• **Prompt**
Once you reach the line containing "(335, 880) = (247, 577): pink" in the data below, restate each line word for word up to and including the one containing "(1065, 667) = (704, 335): white".

** Opening Data records block **

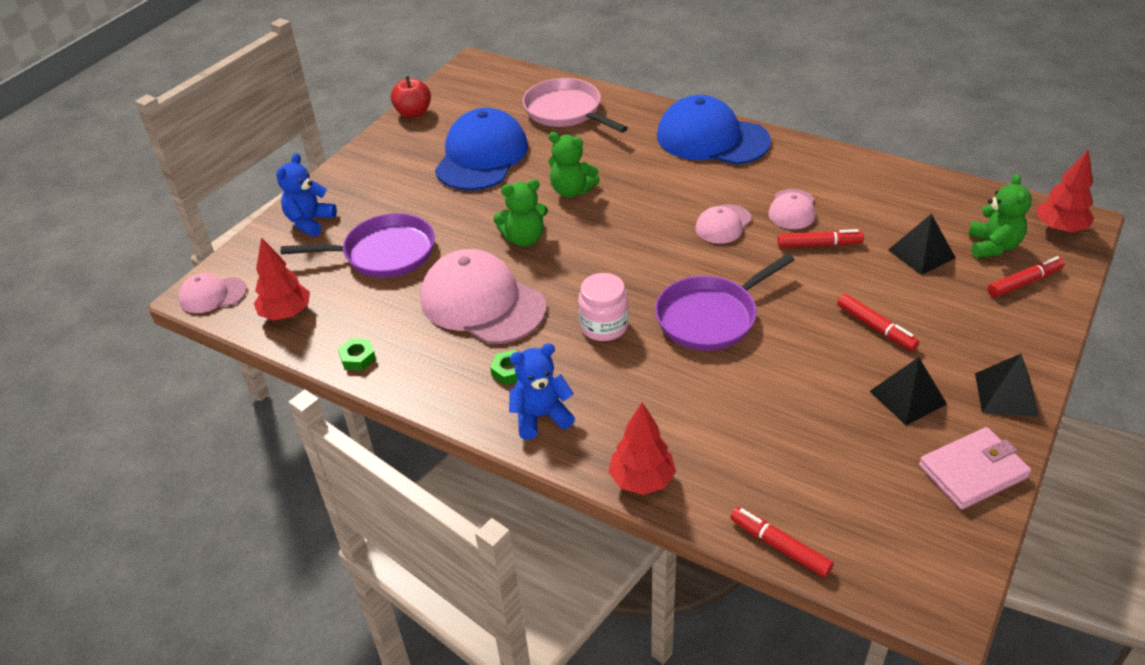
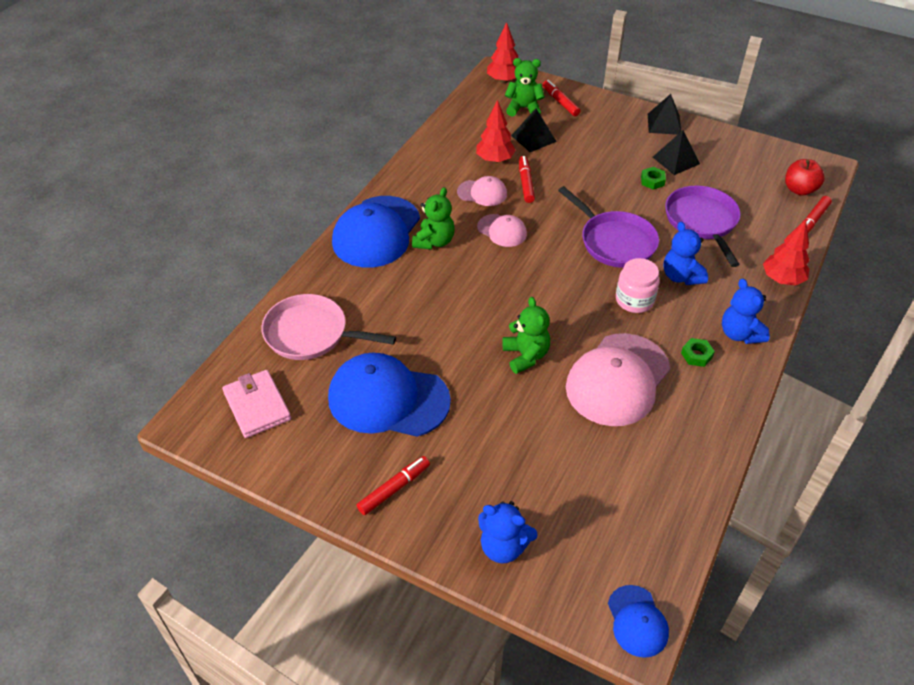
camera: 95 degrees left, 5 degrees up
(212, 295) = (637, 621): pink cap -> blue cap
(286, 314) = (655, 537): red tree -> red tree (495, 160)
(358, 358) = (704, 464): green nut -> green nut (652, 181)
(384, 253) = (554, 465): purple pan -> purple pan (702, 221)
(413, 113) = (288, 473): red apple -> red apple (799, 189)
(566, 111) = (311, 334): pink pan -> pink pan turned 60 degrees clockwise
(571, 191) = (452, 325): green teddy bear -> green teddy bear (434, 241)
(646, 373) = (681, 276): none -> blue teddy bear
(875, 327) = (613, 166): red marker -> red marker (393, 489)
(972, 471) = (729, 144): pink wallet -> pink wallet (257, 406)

** Closing Data records block **
** Opening Data records block **

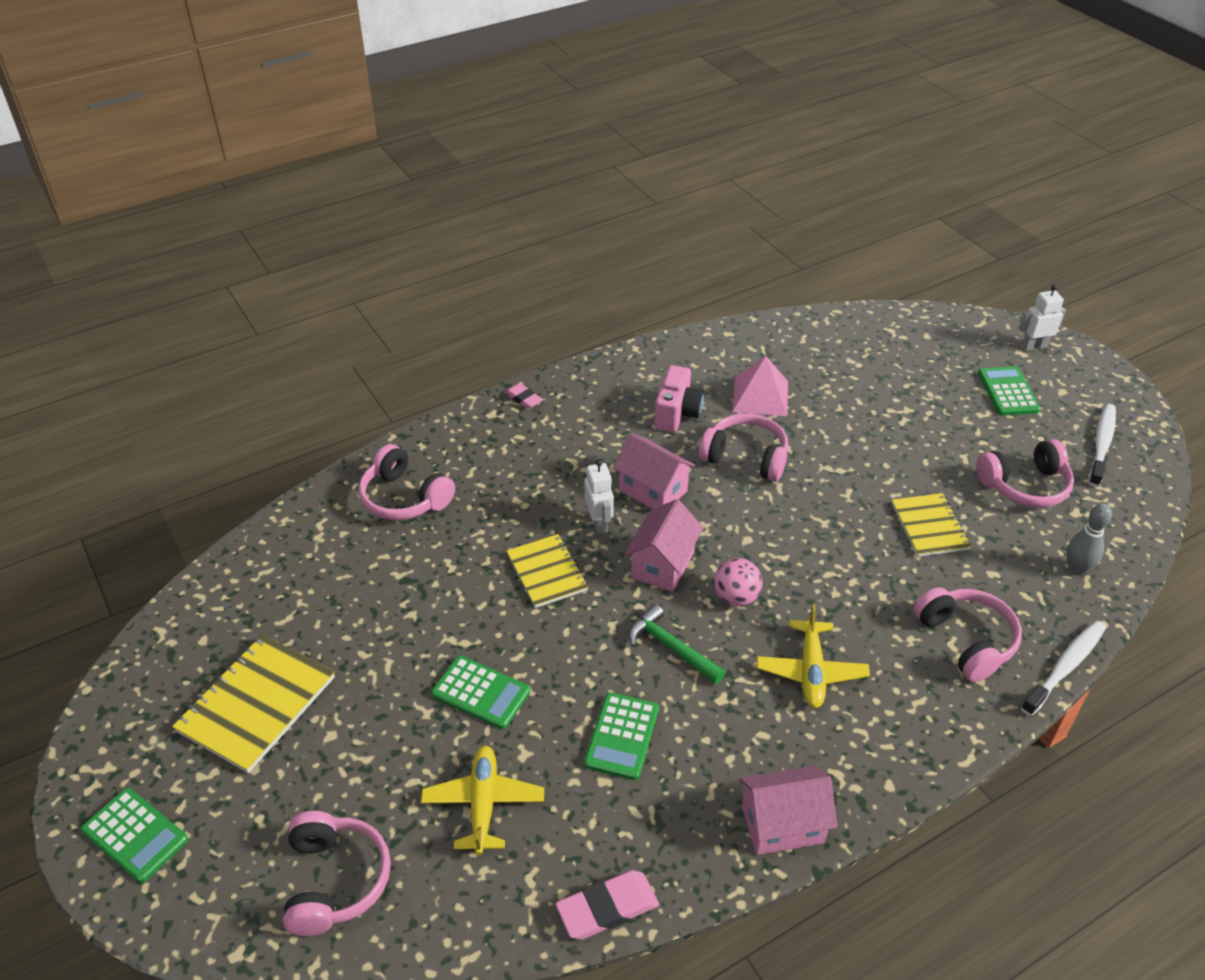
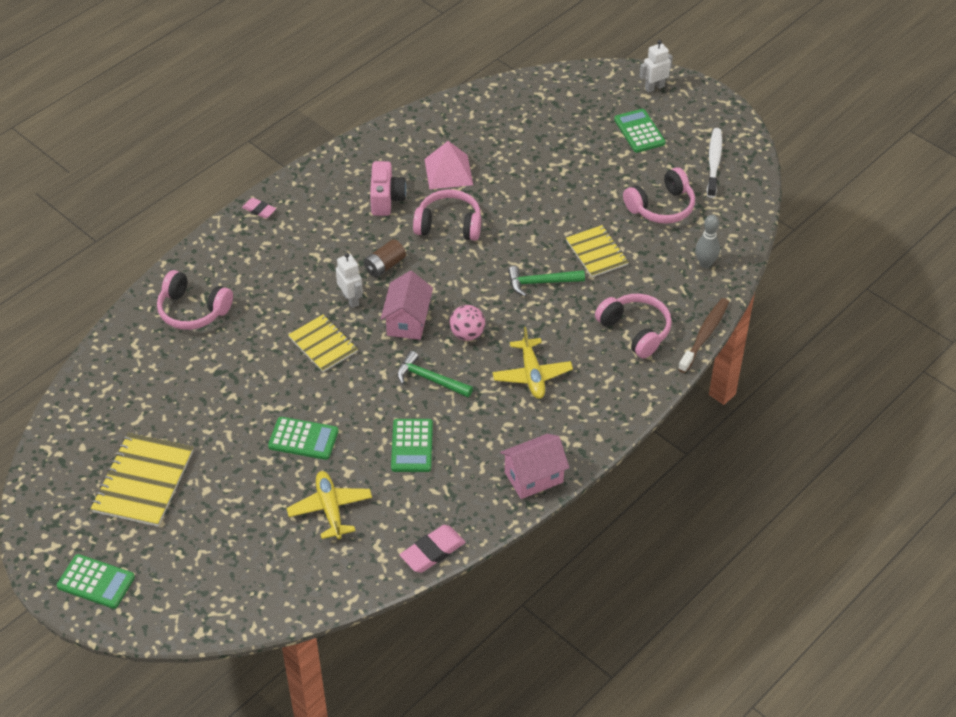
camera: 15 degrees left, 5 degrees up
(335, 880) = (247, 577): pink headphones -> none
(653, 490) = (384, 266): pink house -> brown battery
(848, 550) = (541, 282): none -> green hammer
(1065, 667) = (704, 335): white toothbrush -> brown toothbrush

** Closing Data records block **

• **Result below**
(335, 880) = (247, 577): pink headphones -> none
(653, 490) = (384, 266): pink house -> brown battery
(848, 550) = (541, 282): none -> green hammer
(1065, 667) = (704, 335): white toothbrush -> brown toothbrush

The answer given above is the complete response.